Copy out the lines from the line with "Does maroon knitted" to the line with "Locate an element", replacing "maroon knitted sweater" with "red wool sweater" and leaving everything else unchanged.
>> begin
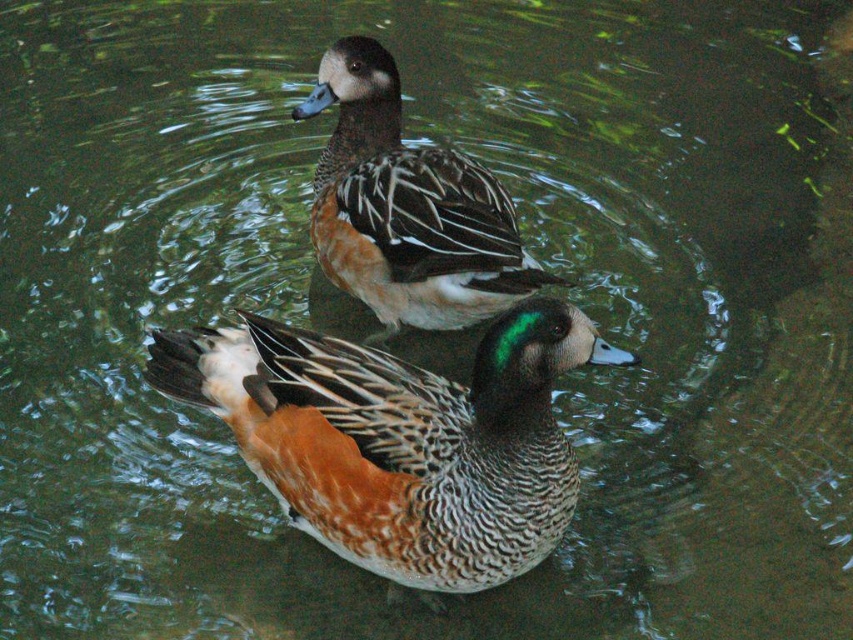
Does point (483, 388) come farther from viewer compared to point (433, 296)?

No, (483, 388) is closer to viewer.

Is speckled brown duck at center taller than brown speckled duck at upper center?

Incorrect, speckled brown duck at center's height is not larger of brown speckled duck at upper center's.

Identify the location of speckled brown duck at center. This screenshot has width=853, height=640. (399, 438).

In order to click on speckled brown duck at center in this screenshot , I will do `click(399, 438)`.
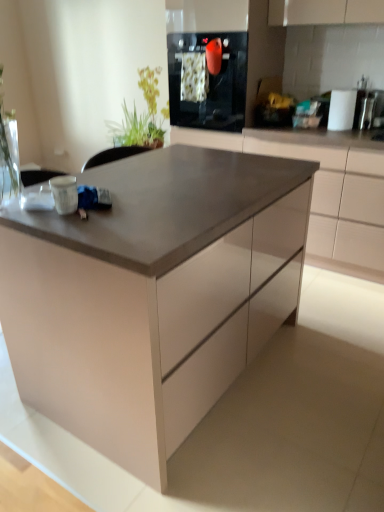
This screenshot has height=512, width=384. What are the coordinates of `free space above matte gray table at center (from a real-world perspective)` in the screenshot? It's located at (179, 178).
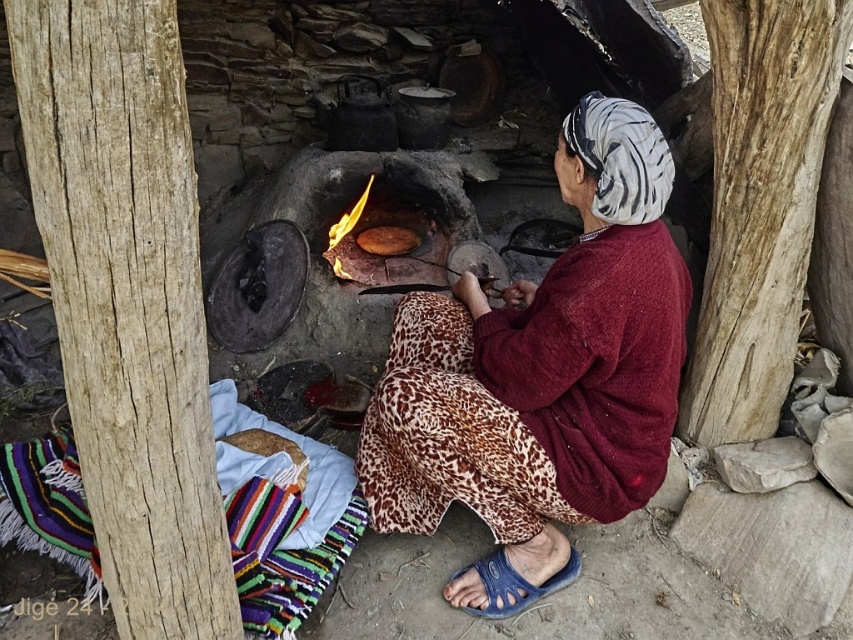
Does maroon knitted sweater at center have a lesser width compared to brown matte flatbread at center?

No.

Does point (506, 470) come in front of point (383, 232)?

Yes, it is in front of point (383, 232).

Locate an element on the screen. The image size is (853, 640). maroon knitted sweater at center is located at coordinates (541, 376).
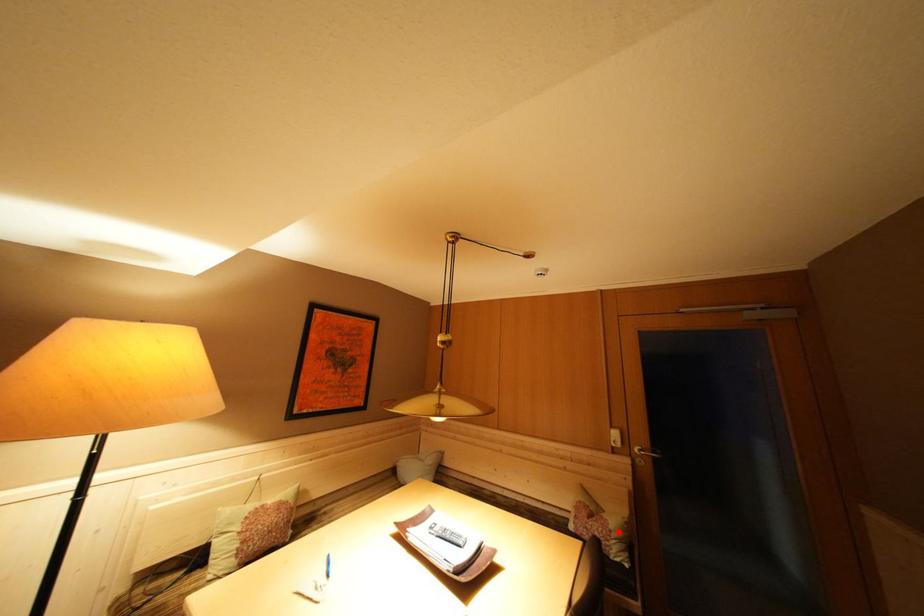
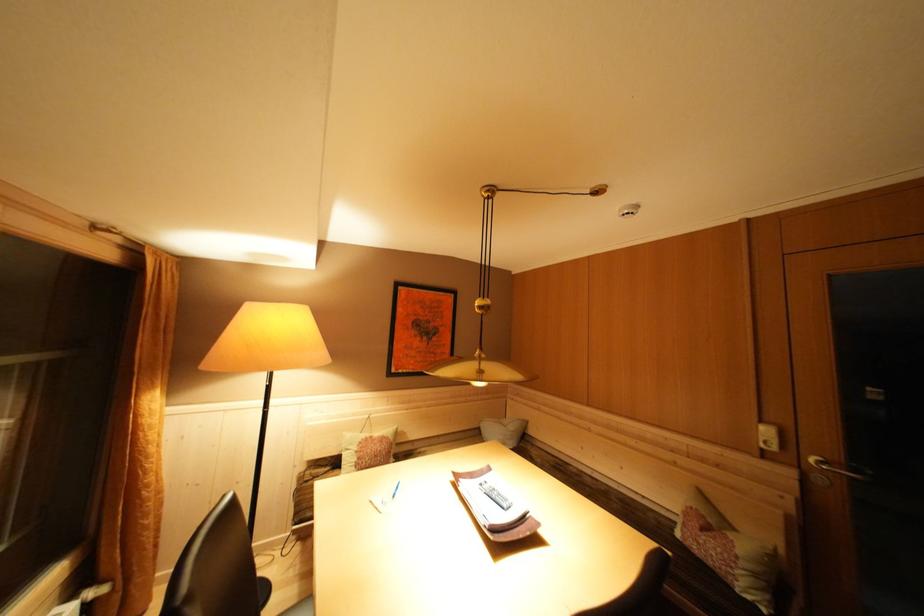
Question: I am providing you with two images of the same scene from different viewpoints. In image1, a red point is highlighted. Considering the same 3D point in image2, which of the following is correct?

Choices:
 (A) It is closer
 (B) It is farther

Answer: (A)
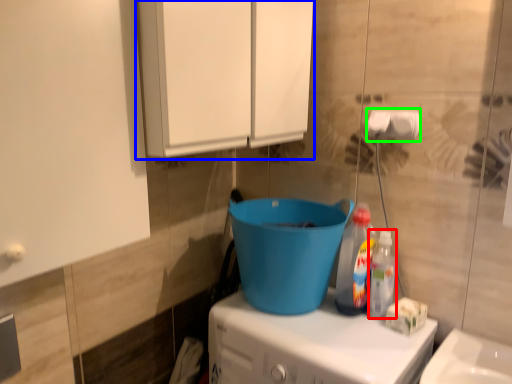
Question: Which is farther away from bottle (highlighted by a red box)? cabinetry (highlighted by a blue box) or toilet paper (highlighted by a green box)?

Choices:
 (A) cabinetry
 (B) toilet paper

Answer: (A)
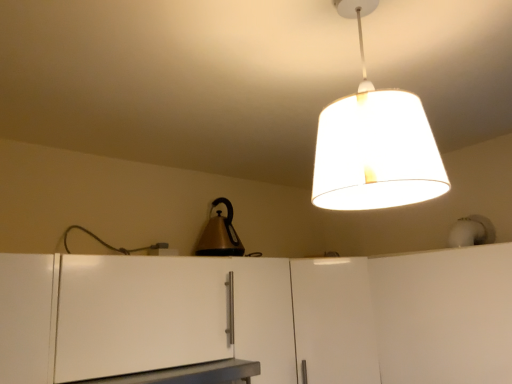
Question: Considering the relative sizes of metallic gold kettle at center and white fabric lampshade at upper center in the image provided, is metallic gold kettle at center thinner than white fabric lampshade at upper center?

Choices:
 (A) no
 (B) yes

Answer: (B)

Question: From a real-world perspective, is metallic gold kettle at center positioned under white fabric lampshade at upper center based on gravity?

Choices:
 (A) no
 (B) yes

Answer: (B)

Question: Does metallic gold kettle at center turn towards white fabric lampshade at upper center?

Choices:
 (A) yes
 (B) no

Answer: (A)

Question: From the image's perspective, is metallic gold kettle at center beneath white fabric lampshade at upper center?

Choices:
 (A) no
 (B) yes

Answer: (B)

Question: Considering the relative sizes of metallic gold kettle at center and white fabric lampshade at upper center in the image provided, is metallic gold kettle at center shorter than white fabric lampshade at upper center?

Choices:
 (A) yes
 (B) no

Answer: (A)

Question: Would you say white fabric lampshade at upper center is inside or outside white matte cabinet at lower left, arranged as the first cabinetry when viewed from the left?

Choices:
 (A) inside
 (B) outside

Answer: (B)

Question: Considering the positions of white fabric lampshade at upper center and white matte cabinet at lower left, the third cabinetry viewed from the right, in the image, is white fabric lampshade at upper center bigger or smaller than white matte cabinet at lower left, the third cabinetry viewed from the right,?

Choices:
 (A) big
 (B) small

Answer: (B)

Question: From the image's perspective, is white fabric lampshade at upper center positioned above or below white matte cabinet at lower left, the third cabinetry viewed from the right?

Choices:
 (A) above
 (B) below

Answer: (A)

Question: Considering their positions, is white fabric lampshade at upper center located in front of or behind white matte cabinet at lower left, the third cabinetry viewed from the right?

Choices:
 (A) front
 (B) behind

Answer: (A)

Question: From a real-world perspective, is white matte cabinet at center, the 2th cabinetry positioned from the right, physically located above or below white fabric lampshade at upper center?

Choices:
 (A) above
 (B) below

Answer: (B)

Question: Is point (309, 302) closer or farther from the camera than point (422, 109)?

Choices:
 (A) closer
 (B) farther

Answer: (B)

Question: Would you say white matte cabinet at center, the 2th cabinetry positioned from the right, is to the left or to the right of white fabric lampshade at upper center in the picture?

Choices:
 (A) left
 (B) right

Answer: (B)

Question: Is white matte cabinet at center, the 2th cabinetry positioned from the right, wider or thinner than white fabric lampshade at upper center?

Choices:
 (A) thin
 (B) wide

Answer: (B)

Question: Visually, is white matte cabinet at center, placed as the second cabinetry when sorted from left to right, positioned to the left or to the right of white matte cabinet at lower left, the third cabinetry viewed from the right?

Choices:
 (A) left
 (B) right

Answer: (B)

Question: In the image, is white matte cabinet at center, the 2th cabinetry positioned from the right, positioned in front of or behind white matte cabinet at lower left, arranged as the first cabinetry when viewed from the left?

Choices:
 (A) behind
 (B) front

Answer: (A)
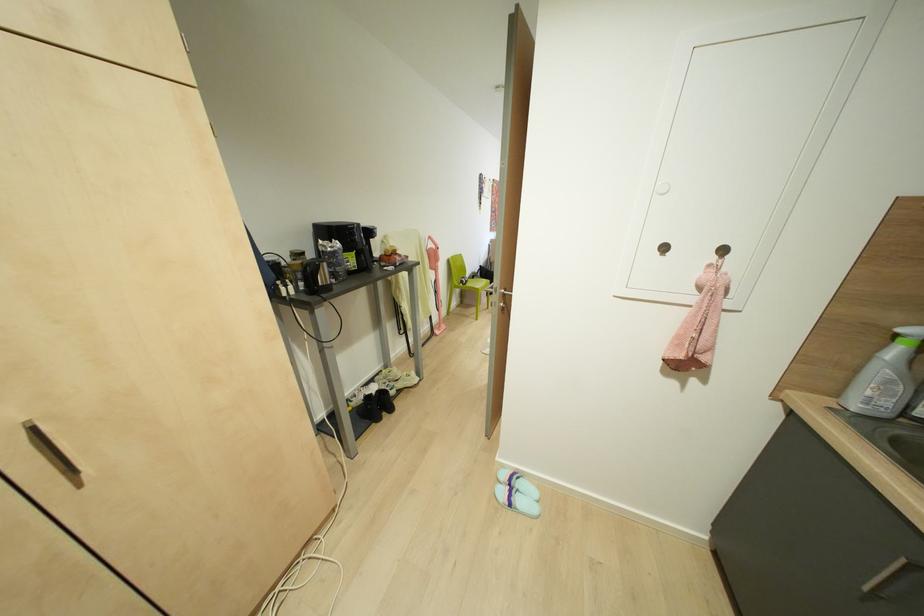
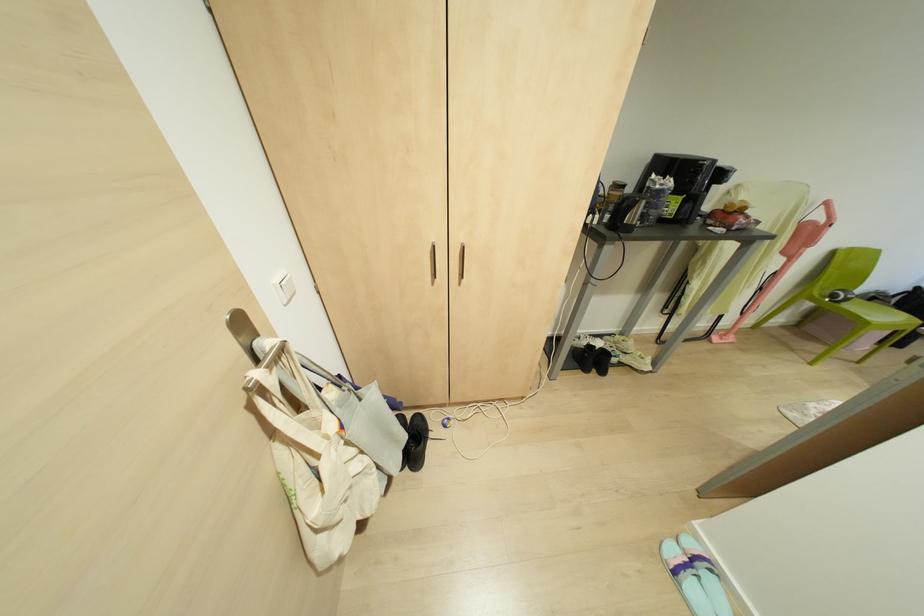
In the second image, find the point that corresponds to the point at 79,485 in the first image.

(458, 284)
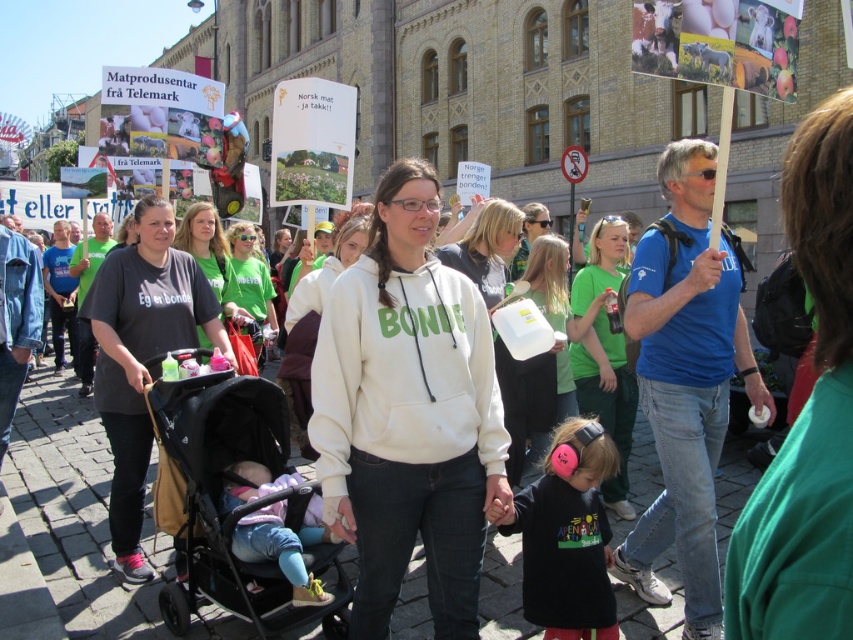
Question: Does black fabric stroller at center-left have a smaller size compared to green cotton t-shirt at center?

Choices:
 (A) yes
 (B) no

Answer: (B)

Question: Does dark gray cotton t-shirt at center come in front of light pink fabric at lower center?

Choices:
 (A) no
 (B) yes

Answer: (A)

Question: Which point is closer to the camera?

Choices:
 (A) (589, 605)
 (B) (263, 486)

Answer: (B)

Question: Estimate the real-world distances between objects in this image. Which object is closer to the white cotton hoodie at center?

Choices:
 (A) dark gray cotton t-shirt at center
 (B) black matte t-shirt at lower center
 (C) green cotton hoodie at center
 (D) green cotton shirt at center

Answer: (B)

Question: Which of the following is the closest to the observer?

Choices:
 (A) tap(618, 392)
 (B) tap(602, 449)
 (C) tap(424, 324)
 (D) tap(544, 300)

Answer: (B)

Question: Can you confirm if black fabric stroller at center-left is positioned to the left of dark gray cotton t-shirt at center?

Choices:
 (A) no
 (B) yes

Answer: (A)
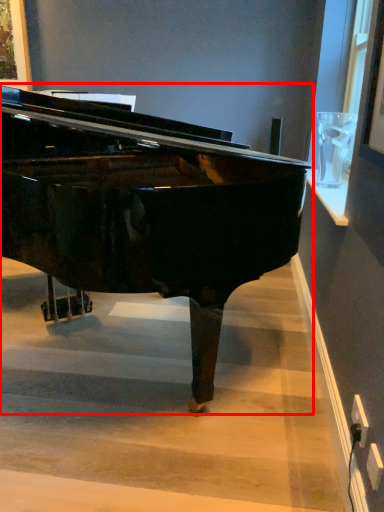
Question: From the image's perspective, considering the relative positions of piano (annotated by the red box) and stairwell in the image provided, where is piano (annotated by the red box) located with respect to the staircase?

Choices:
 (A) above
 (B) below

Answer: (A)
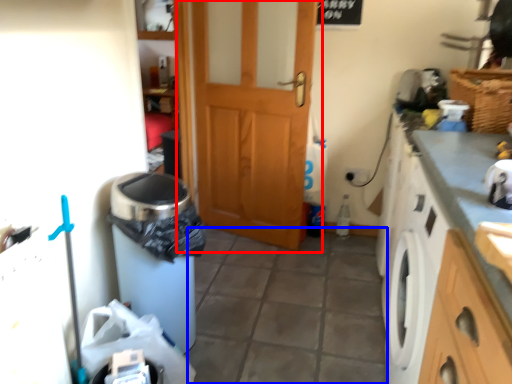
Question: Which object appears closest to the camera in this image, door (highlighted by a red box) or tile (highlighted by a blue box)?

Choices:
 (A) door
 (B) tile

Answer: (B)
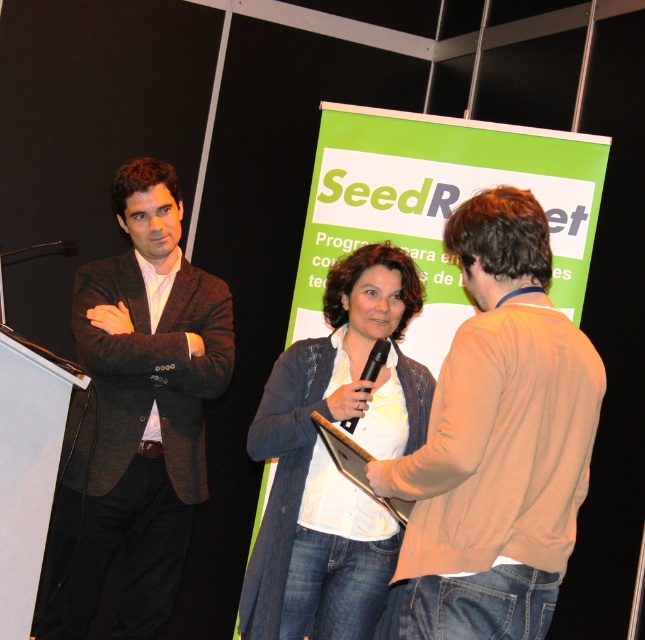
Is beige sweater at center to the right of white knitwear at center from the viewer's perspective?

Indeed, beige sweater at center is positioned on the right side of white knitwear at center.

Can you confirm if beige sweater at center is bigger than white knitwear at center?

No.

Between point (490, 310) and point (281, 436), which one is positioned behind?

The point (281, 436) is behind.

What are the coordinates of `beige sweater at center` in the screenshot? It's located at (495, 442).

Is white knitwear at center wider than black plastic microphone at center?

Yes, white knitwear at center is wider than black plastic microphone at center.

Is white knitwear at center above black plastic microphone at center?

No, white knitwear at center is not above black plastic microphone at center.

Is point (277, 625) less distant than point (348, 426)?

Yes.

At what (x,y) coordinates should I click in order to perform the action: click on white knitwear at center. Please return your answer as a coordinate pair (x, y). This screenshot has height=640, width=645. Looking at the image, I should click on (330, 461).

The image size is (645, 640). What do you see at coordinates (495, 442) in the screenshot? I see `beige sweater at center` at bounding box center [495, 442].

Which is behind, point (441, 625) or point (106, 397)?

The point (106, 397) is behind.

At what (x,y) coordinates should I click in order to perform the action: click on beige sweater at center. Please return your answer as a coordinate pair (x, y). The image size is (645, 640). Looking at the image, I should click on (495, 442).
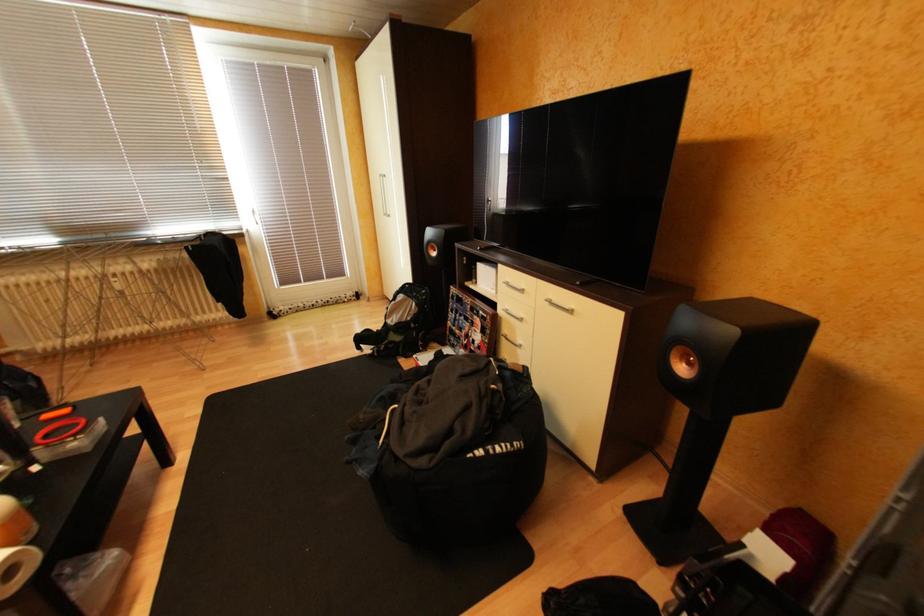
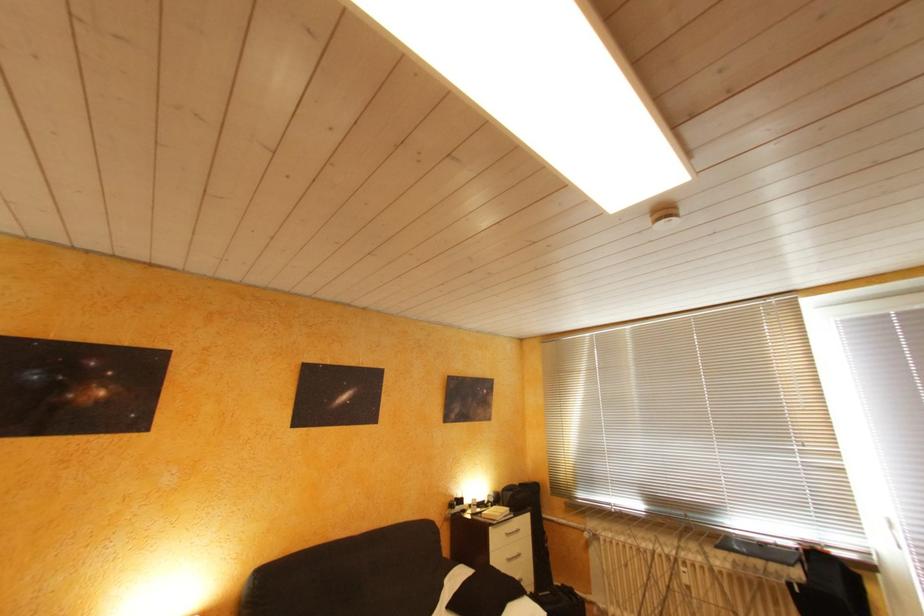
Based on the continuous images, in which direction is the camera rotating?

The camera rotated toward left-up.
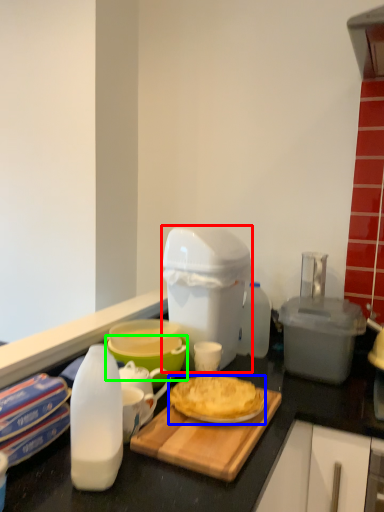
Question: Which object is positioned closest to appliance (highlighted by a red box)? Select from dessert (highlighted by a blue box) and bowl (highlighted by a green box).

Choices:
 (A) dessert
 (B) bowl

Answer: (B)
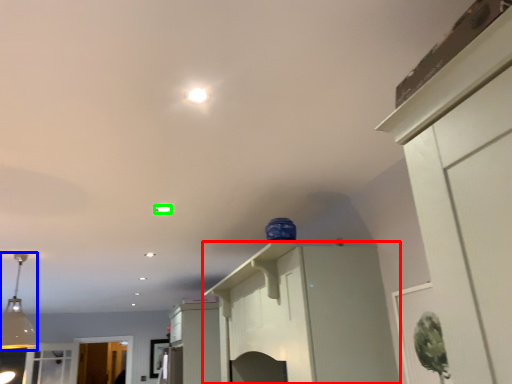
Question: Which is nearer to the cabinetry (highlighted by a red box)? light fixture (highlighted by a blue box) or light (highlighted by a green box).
>> end
• **Task answer**:
Does red wool sweater at center have a lesser width compared to brown matte flatbread at center?

No.

Does point (506, 470) come in front of point (383, 232)?

Yes, it is in front of point (383, 232).

Locate an element on the screen. The image size is (853, 640). red wool sweater at center is located at coordinates (541, 376).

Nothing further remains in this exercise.